### WHAT IS NEEDED:
The required output is the exact run of lines below that opens at the line with "(411, 419) = (538, 368): brown" and closes at the line with "(596, 428) = (377, 347): pink".

### TASK MATERIAL:
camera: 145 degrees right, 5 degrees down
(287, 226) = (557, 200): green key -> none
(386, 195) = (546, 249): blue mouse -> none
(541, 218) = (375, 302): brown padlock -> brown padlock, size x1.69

* * *

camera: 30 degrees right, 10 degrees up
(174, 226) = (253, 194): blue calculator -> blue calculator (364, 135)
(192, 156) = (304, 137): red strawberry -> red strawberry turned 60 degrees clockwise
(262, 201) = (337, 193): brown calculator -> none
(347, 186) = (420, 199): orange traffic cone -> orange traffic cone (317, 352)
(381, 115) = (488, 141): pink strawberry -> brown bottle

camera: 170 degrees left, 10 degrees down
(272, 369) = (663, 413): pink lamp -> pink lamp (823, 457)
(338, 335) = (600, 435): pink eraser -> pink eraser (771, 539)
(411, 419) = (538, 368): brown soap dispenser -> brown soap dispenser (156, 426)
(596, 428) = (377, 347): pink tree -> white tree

### REPLY:
(411, 419) = (538, 368): brown soap dispenser -> brown soap dispenser (156, 426)
(596, 428) = (377, 347): pink tree -> white tree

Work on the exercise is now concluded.